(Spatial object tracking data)
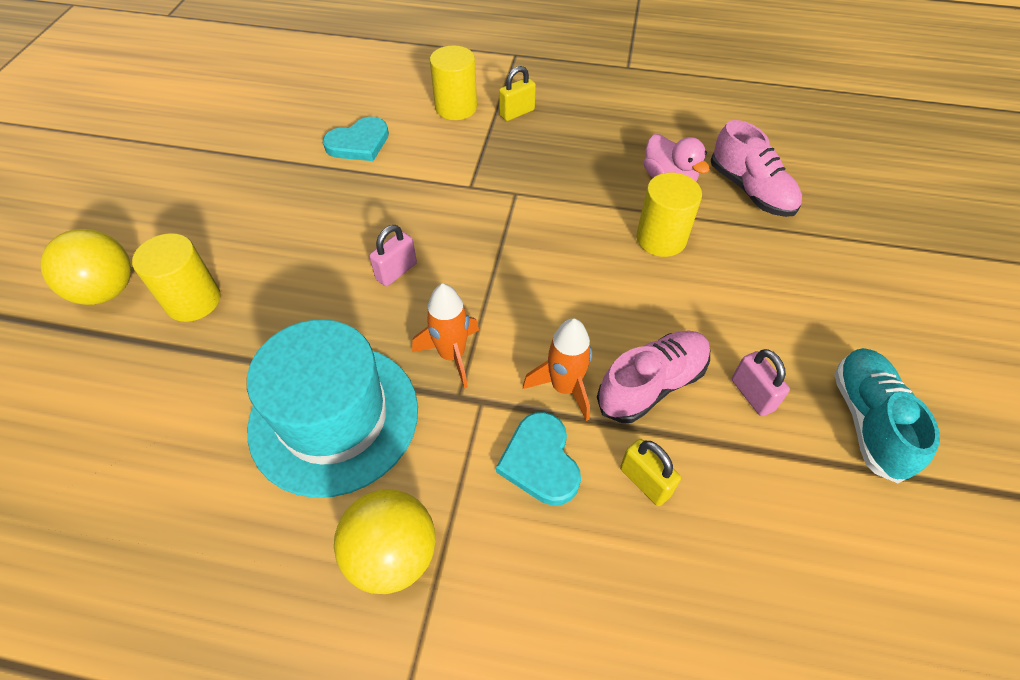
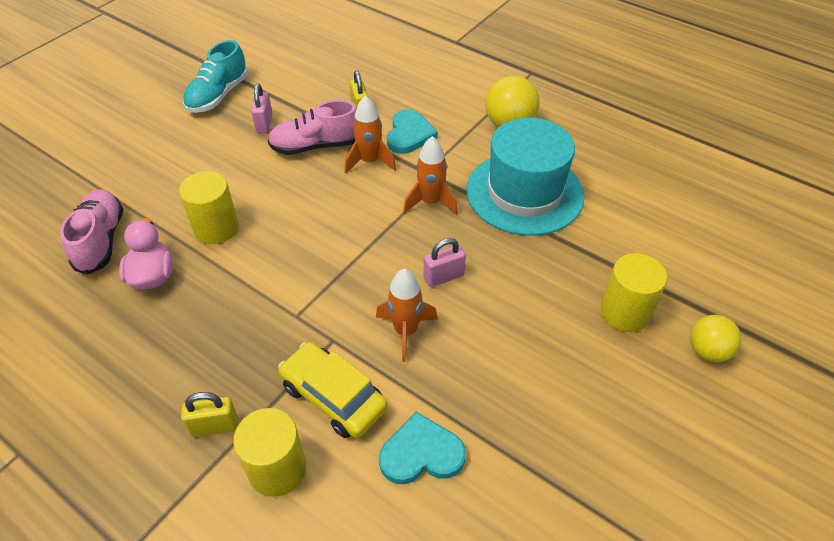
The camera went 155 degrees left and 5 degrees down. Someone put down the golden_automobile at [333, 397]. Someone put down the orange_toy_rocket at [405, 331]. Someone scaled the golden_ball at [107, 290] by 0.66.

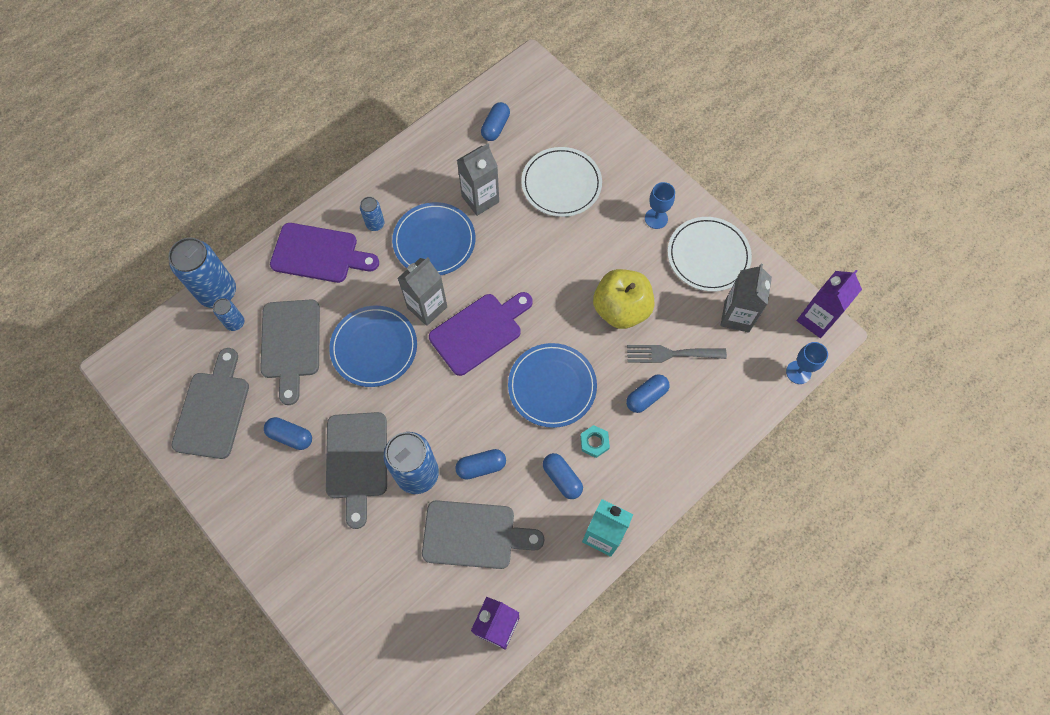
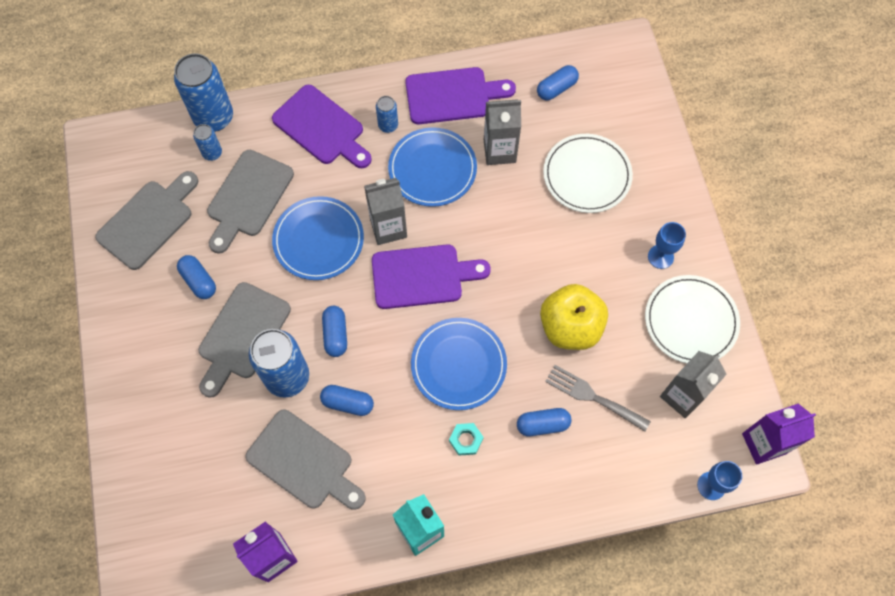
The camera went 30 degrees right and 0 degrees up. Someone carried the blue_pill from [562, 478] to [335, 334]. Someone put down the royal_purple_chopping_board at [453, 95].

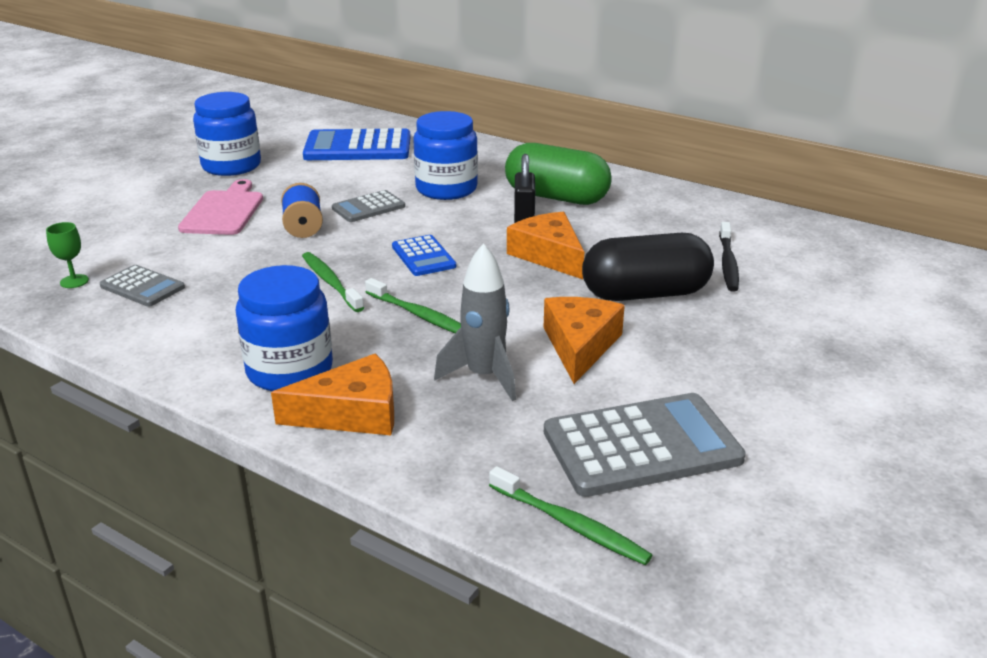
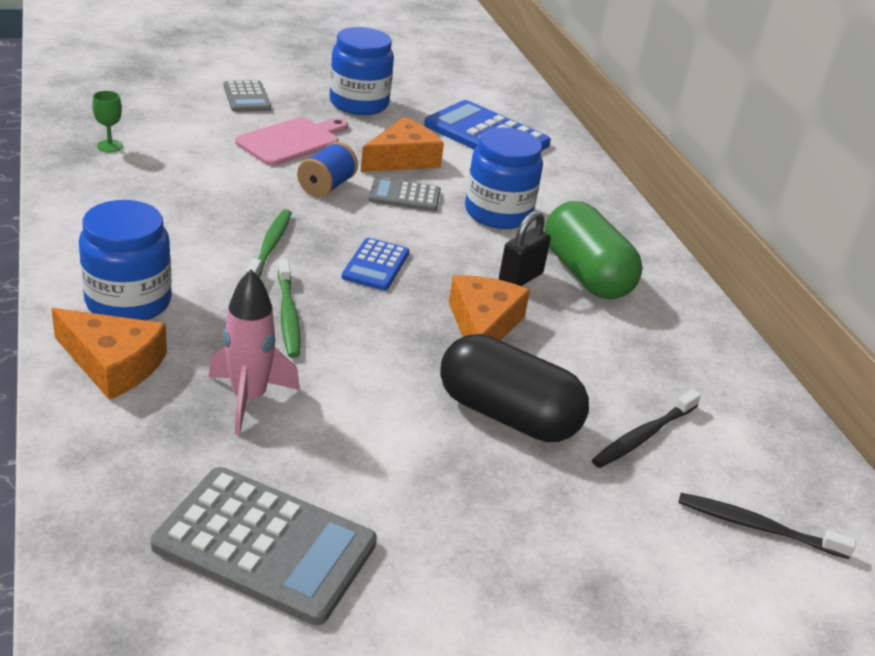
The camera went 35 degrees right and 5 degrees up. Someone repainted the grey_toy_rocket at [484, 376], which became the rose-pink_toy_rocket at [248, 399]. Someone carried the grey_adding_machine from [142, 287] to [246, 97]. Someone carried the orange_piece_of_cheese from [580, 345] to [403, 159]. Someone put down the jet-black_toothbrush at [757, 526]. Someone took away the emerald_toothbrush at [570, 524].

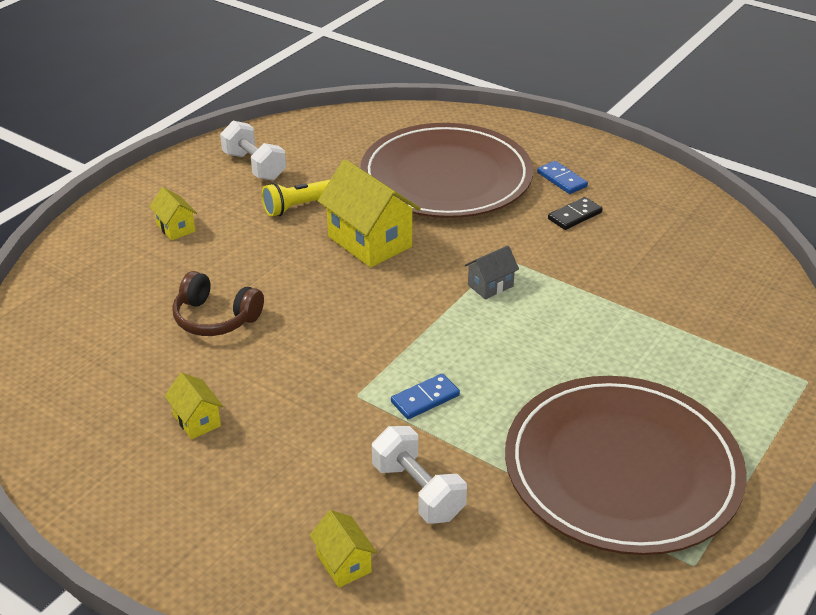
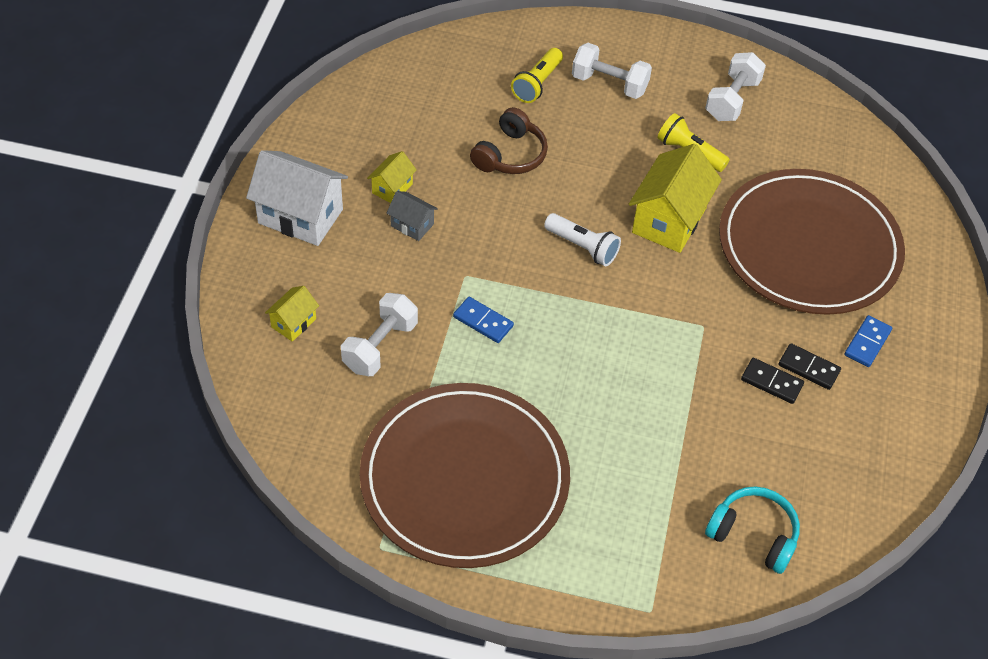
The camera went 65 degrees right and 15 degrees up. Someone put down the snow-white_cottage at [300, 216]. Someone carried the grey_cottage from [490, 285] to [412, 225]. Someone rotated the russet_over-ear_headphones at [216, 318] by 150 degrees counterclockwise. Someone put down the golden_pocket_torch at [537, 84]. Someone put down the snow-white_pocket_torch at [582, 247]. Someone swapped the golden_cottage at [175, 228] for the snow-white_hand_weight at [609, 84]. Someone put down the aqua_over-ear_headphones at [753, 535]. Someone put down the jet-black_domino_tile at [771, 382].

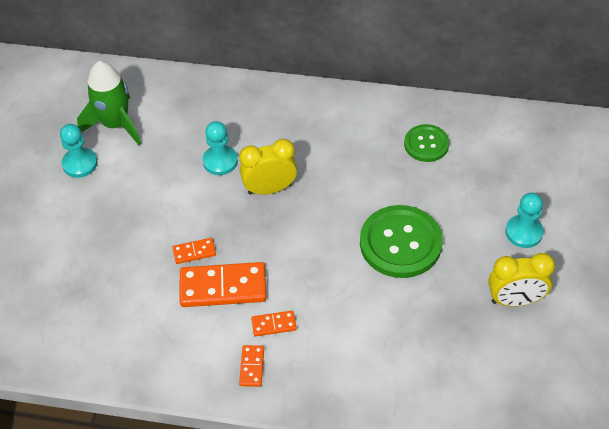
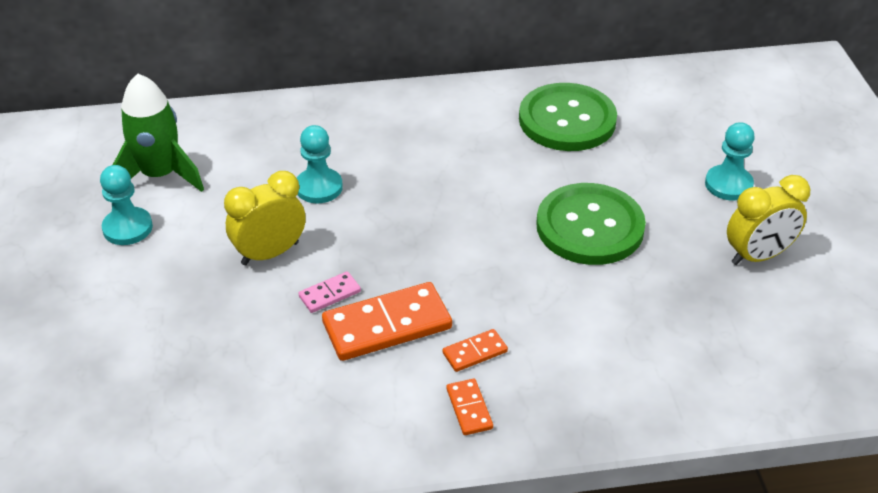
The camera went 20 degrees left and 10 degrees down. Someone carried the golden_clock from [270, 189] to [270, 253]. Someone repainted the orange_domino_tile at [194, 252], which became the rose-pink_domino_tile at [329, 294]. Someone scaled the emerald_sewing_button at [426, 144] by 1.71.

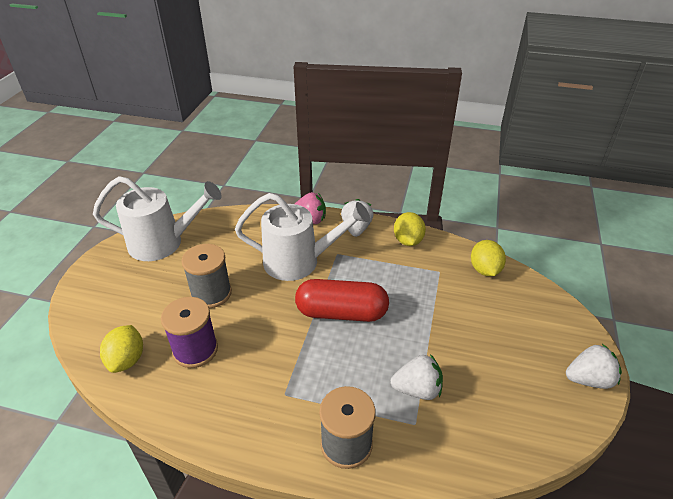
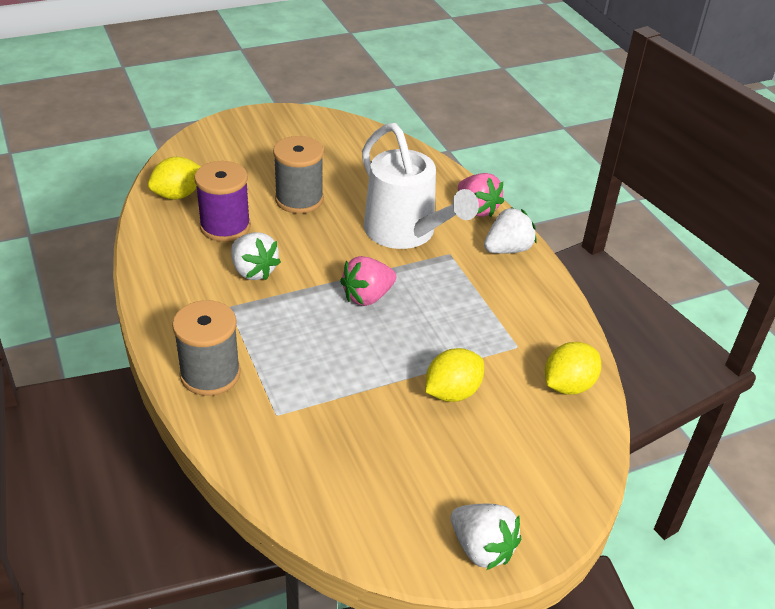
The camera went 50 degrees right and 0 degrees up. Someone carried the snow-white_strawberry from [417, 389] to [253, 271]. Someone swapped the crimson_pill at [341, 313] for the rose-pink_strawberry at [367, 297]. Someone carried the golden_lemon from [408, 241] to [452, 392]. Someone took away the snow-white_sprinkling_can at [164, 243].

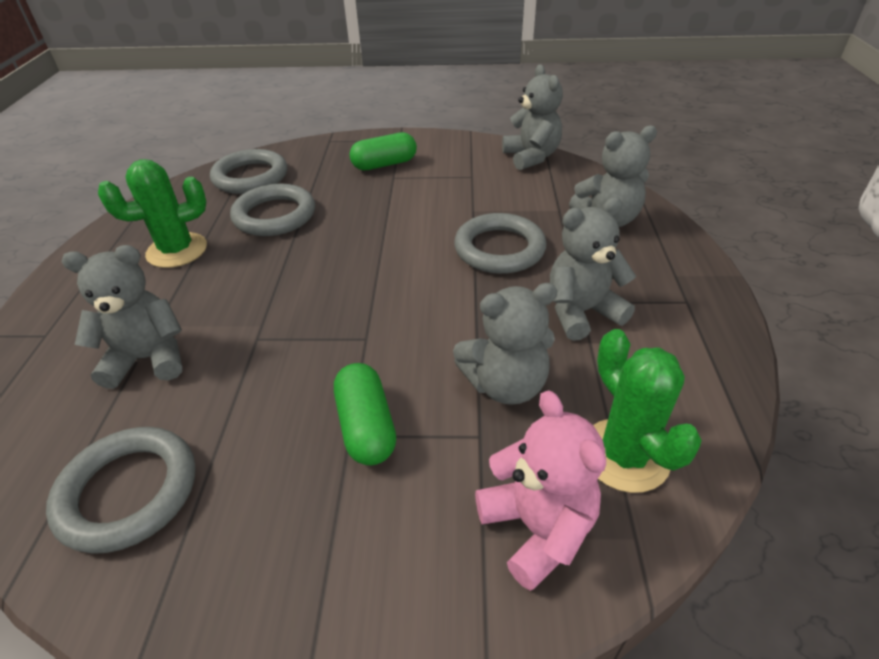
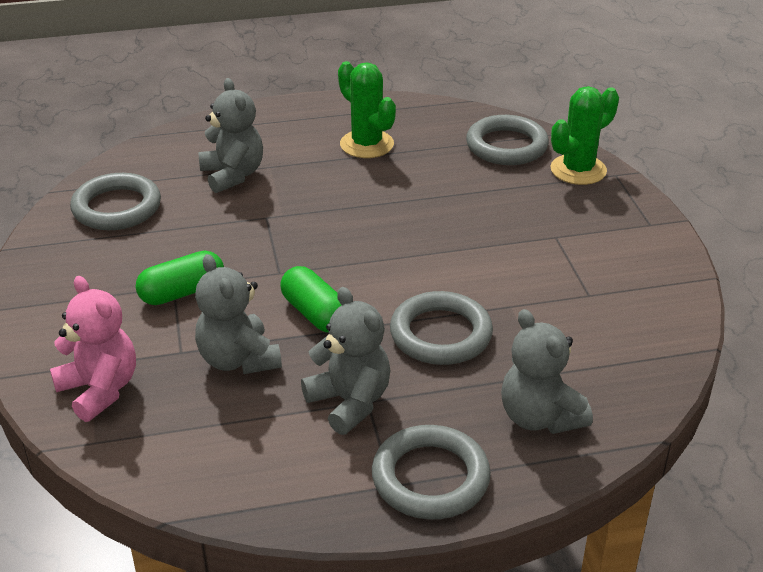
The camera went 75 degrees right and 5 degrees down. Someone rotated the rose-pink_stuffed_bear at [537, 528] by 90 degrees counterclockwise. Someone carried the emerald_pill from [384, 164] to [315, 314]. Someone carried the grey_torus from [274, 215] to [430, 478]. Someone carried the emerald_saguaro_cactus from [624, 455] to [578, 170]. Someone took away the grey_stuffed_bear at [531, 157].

### Assigned task
Word for word, repeat the lines of data above, omitting every picture.

### Task response
The camera went 155 degrees left and 5 degrees down. Someone put down the golden_automobile at [333, 397]. Someone put down the orange_toy_rocket at [405, 331]. Someone scaled the golden_ball at [107, 290] by 0.66.

The camera went 30 degrees right and 0 degrees up. Someone carried the blue_pill from [562, 478] to [335, 334]. Someone put down the royal_purple_chopping_board at [453, 95].

The camera went 35 degrees right and 5 degrees up. Someone repainted the grey_toy_rocket at [484, 376], which became the rose-pink_toy_rocket at [248, 399]. Someone carried the grey_adding_machine from [142, 287] to [246, 97]. Someone carried the orange_piece_of_cheese from [580, 345] to [403, 159]. Someone put down the jet-black_toothbrush at [757, 526]. Someone took away the emerald_toothbrush at [570, 524].

The camera went 65 degrees right and 15 degrees up. Someone put down the snow-white_cottage at [300, 216]. Someone carried the grey_cottage from [490, 285] to [412, 225]. Someone rotated the russet_over-ear_headphones at [216, 318] by 150 degrees counterclockwise. Someone put down the golden_pocket_torch at [537, 84]. Someone put down the snow-white_pocket_torch at [582, 247]. Someone swapped the golden_cottage at [175, 228] for the snow-white_hand_weight at [609, 84]. Someone put down the aqua_over-ear_headphones at [753, 535]. Someone put down the jet-black_domino_tile at [771, 382].

The camera went 20 degrees left and 10 degrees down. Someone carried the golden_clock from [270, 189] to [270, 253]. Someone repainted the orange_domino_tile at [194, 252], which became the rose-pink_domino_tile at [329, 294]. Someone scaled the emerald_sewing_button at [426, 144] by 1.71.

The camera went 50 degrees right and 0 degrees up. Someone carried the snow-white_strawberry from [417, 389] to [253, 271]. Someone swapped the crimson_pill at [341, 313] for the rose-pink_strawberry at [367, 297]. Someone carried the golden_lemon from [408, 241] to [452, 392]. Someone took away the snow-white_sprinkling_can at [164, 243].

The camera went 75 degrees right and 5 degrees down. Someone rotated the rose-pink_stuffed_bear at [537, 528] by 90 degrees counterclockwise. Someone carried the emerald_pill from [384, 164] to [315, 314]. Someone carried the grey_torus from [274, 215] to [430, 478]. Someone carried the emerald_saguaro_cactus from [624, 455] to [578, 170]. Someone took away the grey_stuffed_bear at [531, 157].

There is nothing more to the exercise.